Top of Input material

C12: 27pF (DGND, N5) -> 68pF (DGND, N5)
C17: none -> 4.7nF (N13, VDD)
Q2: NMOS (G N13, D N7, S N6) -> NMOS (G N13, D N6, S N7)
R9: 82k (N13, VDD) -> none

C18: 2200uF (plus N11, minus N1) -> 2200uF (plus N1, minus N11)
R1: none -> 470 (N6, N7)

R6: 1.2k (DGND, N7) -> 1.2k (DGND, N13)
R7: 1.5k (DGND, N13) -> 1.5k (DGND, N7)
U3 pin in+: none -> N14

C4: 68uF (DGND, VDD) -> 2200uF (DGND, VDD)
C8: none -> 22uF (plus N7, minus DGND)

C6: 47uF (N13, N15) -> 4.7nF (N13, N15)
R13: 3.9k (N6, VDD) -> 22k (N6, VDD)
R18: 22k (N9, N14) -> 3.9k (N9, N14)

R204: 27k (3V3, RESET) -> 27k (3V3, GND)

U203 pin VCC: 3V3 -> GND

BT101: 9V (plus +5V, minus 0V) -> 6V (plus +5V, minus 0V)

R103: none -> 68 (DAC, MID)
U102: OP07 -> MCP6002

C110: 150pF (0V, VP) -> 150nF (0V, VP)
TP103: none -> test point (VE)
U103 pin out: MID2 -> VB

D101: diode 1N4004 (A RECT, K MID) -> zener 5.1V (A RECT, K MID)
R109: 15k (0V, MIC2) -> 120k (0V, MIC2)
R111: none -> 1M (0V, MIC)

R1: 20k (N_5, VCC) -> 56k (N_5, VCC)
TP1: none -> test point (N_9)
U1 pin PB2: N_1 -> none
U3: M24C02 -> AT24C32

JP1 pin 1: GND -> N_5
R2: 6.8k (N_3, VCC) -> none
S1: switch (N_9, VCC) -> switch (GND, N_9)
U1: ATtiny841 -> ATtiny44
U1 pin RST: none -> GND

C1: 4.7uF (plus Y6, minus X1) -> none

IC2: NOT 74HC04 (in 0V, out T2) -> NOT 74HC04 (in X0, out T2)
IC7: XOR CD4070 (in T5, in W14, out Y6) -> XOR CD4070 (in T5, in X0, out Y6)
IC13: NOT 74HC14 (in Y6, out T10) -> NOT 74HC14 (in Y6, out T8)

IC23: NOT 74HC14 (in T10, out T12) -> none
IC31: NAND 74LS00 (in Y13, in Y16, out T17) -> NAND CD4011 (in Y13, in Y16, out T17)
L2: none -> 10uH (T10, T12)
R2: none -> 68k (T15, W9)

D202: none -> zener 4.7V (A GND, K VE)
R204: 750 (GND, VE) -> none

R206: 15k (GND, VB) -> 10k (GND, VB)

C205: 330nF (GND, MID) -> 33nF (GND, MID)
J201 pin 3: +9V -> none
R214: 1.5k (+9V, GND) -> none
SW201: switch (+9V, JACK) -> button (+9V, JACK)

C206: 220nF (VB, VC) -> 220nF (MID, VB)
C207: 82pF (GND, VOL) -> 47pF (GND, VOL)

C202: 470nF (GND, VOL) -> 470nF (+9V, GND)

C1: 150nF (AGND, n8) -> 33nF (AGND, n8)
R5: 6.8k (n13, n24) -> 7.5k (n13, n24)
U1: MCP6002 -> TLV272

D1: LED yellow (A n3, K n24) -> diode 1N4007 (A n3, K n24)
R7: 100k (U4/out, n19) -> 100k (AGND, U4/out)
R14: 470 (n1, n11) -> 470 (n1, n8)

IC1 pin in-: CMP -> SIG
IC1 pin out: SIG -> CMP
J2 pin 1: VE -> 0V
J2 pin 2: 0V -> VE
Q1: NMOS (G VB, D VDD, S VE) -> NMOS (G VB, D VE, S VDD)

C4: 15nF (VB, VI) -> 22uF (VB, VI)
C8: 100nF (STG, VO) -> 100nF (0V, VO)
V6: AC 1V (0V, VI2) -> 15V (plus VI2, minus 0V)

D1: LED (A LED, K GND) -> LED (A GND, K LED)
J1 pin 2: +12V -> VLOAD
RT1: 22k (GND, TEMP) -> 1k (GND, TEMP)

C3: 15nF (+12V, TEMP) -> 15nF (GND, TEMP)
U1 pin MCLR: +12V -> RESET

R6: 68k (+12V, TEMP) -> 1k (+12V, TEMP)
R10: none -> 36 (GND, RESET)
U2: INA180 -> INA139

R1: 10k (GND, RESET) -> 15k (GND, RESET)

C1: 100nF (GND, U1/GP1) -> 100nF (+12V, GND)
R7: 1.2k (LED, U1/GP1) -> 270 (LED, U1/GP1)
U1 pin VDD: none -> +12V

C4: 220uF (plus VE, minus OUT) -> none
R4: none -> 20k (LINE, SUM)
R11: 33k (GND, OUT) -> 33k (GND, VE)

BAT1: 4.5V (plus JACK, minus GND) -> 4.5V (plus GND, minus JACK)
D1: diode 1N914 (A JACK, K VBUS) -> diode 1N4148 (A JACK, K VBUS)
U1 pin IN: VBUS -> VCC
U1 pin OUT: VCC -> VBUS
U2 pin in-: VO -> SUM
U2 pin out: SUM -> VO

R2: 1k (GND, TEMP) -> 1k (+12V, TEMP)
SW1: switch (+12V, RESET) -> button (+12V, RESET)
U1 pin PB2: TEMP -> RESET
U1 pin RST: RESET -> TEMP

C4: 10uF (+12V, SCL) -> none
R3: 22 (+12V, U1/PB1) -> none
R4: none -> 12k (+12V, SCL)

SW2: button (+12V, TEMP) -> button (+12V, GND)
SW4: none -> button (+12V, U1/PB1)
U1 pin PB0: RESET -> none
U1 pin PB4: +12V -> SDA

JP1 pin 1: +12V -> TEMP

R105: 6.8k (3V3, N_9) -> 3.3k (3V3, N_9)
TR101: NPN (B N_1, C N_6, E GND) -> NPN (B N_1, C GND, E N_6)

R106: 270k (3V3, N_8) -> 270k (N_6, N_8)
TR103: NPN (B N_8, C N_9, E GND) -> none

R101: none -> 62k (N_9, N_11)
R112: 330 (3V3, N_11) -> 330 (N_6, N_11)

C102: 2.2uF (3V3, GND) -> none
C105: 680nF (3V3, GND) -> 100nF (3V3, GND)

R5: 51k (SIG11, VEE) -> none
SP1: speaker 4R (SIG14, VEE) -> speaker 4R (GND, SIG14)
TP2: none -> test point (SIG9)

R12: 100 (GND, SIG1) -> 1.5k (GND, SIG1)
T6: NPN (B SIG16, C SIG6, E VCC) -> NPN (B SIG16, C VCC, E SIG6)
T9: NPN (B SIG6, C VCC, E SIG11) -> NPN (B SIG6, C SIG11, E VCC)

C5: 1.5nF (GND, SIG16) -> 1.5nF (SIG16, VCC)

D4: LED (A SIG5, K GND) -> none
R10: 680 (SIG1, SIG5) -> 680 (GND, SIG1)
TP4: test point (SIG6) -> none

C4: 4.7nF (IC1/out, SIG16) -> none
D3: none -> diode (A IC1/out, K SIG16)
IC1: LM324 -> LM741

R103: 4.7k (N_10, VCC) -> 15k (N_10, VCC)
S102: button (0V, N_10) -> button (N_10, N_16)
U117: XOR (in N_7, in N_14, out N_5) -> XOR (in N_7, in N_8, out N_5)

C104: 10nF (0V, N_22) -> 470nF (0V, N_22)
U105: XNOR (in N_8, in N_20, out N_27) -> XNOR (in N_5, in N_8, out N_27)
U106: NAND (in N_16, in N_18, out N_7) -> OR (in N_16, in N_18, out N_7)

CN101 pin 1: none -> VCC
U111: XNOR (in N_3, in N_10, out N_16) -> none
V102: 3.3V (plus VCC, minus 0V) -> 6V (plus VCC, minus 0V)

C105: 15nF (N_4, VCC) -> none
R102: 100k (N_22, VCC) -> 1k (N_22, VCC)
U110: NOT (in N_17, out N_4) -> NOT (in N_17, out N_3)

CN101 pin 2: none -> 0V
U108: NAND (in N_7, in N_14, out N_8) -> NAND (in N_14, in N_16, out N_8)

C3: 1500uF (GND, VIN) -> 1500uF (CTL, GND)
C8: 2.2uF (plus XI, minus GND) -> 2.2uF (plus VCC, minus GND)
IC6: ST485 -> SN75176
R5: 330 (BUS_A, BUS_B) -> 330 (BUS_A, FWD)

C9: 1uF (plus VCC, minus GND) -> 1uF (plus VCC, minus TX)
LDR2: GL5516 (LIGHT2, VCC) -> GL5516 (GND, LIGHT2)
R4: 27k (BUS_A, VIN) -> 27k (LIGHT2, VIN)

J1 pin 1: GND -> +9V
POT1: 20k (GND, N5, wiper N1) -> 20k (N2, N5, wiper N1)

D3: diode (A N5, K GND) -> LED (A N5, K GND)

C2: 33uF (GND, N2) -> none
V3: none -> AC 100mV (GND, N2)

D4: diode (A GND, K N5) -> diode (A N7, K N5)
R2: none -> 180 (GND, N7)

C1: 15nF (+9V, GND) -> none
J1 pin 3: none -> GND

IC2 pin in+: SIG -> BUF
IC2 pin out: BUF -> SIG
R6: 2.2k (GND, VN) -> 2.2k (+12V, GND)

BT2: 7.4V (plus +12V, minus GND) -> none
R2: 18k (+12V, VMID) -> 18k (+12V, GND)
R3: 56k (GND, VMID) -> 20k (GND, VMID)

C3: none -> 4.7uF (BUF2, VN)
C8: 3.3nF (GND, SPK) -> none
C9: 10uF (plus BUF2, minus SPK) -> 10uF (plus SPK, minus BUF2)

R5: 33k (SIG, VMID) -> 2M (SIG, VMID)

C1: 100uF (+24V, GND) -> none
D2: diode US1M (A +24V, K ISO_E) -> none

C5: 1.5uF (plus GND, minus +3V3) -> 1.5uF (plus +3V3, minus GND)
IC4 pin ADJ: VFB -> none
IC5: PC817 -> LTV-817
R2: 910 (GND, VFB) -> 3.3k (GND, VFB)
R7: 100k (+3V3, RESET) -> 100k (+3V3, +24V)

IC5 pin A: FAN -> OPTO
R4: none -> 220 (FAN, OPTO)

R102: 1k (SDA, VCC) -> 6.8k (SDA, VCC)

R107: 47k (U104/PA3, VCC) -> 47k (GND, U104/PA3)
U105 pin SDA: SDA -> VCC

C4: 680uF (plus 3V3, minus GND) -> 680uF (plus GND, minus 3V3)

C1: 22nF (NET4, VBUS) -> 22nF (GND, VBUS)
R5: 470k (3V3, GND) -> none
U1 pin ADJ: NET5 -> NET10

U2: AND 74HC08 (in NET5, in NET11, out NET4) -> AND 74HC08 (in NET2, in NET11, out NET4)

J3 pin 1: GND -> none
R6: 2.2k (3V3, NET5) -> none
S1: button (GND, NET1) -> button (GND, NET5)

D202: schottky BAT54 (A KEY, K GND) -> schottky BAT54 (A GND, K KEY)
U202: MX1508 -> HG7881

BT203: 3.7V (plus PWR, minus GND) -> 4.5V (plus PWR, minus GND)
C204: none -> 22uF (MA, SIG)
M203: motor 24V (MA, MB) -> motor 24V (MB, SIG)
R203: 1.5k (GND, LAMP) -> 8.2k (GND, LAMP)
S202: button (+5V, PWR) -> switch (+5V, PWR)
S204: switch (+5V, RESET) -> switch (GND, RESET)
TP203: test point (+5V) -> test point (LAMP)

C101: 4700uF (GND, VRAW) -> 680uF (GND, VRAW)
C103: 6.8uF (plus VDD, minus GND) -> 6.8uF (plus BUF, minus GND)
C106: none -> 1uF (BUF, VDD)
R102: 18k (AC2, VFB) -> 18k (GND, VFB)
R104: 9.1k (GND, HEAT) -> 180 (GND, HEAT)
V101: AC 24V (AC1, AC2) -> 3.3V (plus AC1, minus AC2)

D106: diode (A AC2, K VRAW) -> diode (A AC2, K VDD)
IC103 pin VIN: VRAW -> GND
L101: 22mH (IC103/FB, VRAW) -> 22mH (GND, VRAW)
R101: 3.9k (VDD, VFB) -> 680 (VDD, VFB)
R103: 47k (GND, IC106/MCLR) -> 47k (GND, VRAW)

Bottom of Input material

(Assignment) Go back to the listing above. Copy word for word the lines from the one with "R7: 1.5k (DGND, N13) -> 1.5k (DGND, N7)" through the one with "IC31: NAND 74LS00", and nothing more.

(Solution for this task)
R7: 1.5k (DGND, N13) -> 1.5k (DGND, N7)
U3 pin in+: none -> N14

C4: 68uF (DGND, VDD) -> 2200uF (DGND, VDD)
C8: none -> 22uF (plus N7, minus DGND)

C6: 47uF (N13, N15) -> 4.7nF (N13, N15)
R13: 3.9k (N6, VDD) -> 22k (N6, VDD)
R18: 22k (N9, N14) -> 3.9k (N9, N14)

R204: 27k (3V3, RESET) -> 27k (3V3, GND)

U203 pin VCC: 3V3 -> GND

BT101: 9V (plus +5V, minus 0V) -> 6V (plus +5V, minus 0V)

R103: none -> 68 (DAC, MID)
U102: OP07 -> MCP6002

C110: 150pF (0V, VP) -> 150nF (0V, VP)
TP103: none -> test point (VE)
U103 pin out: MID2 -> VB

D101: diode 1N4004 (A RECT, K MID) -> zener 5.1V (A RECT, K MID)
R109: 15k (0V, MIC2) -> 120k (0V, MIC2)
R111: none -> 1M (0V, MIC)

R1: 20k (N_5, VCC) -> 56k (N_5, VCC)
TP1: none -> test point (N_9)
U1 pin PB2: N_1 -> none
U3: M24C02 -> AT24C32

JP1 pin 1: GND -> N_5
R2: 6.8k (N_3, VCC) -> none
S1: switch (N_9, VCC) -> switch (GND, N_9)
U1: ATtiny841 -> ATtiny44
U1 pin RST: none -> GND

C1: 4.7uF (plus Y6, minus X1) -> none

IC2: NOT 74HC04 (in 0V, out T2) -> NOT 74HC04 (in X0, out T2)
IC7: XOR CD4070 (in T5, in W14, out Y6) -> XOR CD4070 (in T5, in X0, out Y6)
IC13: NOT 74HC14 (in Y6, out T10) -> NOT 74HC14 (in Y6, out T8)

IC23: NOT 74HC14 (in T10, out T12) -> none
IC31: NAND 74LS00 (in Y13, in Y16, out T17) -> NAND CD4011 (in Y13, in Y16, out T17)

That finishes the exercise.